Extracted data entries
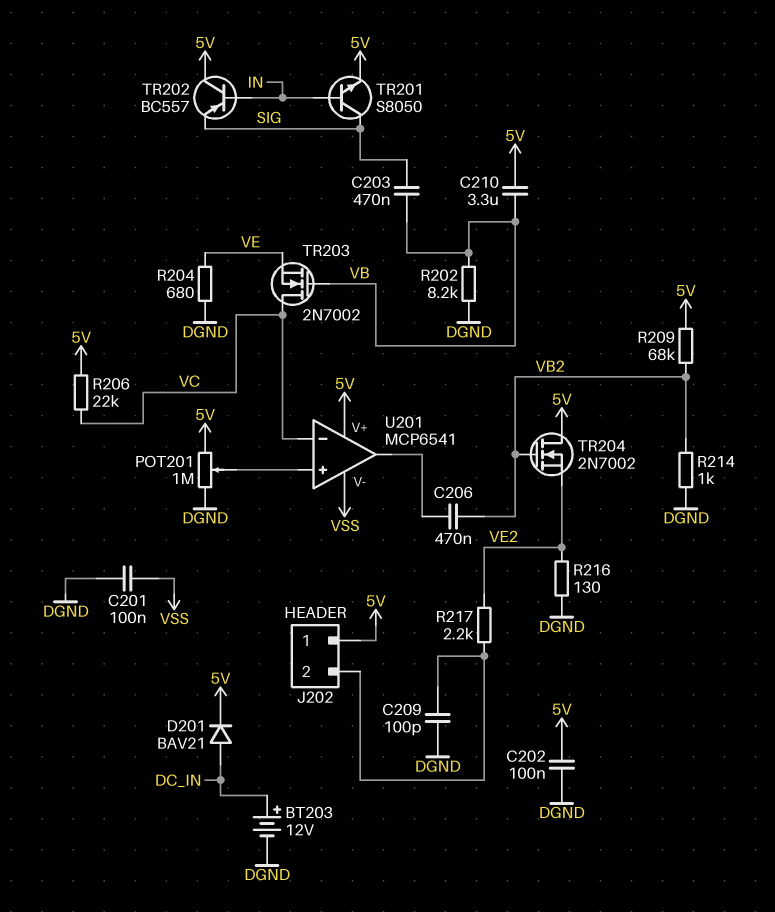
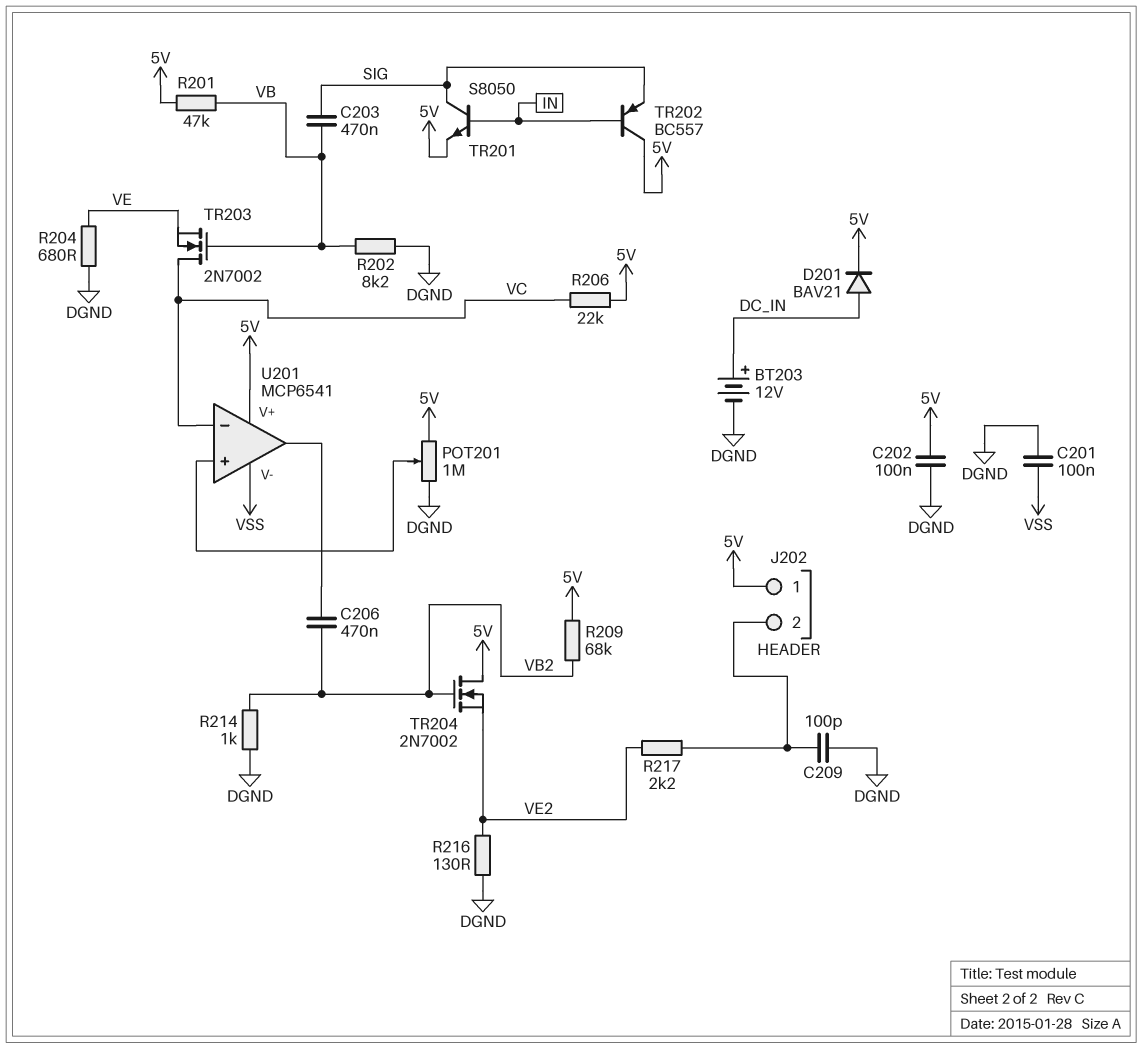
C210: 3.3uF (5V, VB) -> none
R201: none -> 47k (5V, VB)

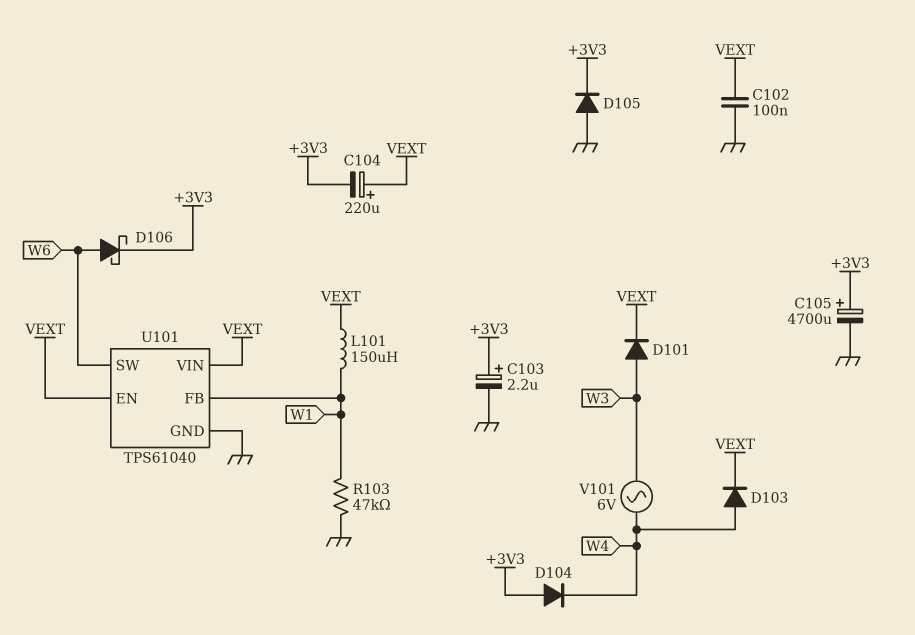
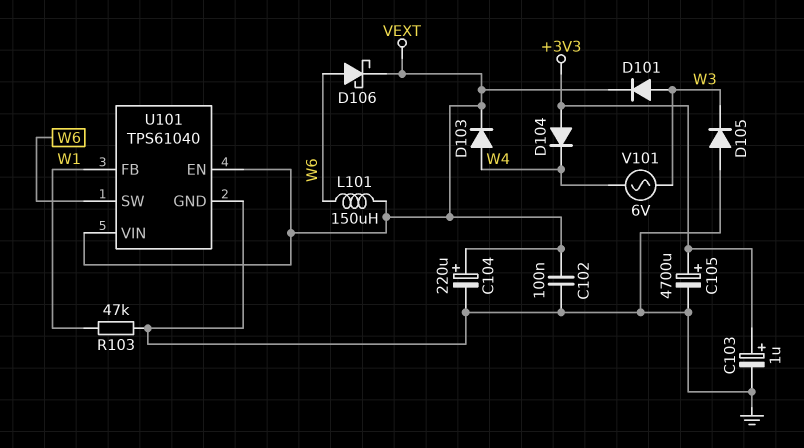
C103: 2.2uF (plus +3V3, minus GND) -> 1uF (plus +3V3, minus GND)
C104: 220uF (plus VEXT, minus +3V3) -> 220uF (plus VEXT, minus GND)
D105: diode (A GND, K +3V3) -> diode (A GND, K W3)
D106: schottky (A W6, K +3V3) -> schottky (A W6, K VEXT)
L101: 150uH (VEXT, W1) -> 150uH (VEXT, W6)

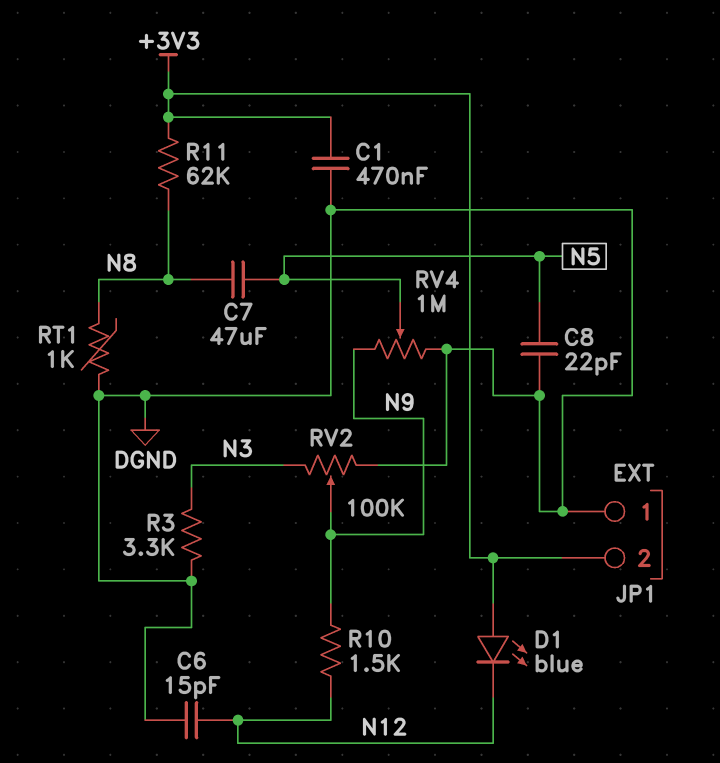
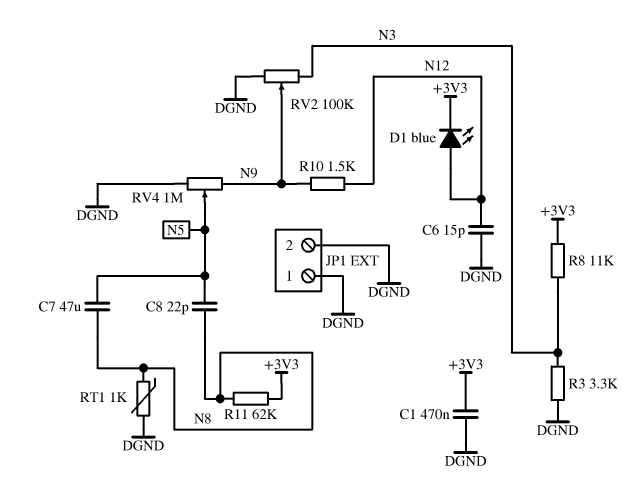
C8: 22pF (DGND, N5) -> 22pF (N5, N8)
D1: LED blue (A +3V3, K N12) -> LED blue (A N12, K +3V3)
JP1 pin 2: +3V3 -> DGND
R8: none -> 11k (+3V3, N3)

TASK TO COMPLETE: Scan the data above for the string "DGND" and copy each line where it appears.

SOLVED PROBLEM:
C8: 22pF (DGND, N5) -> 22pF (N5, N8)
JP1 pin 2: +3V3 -> DGND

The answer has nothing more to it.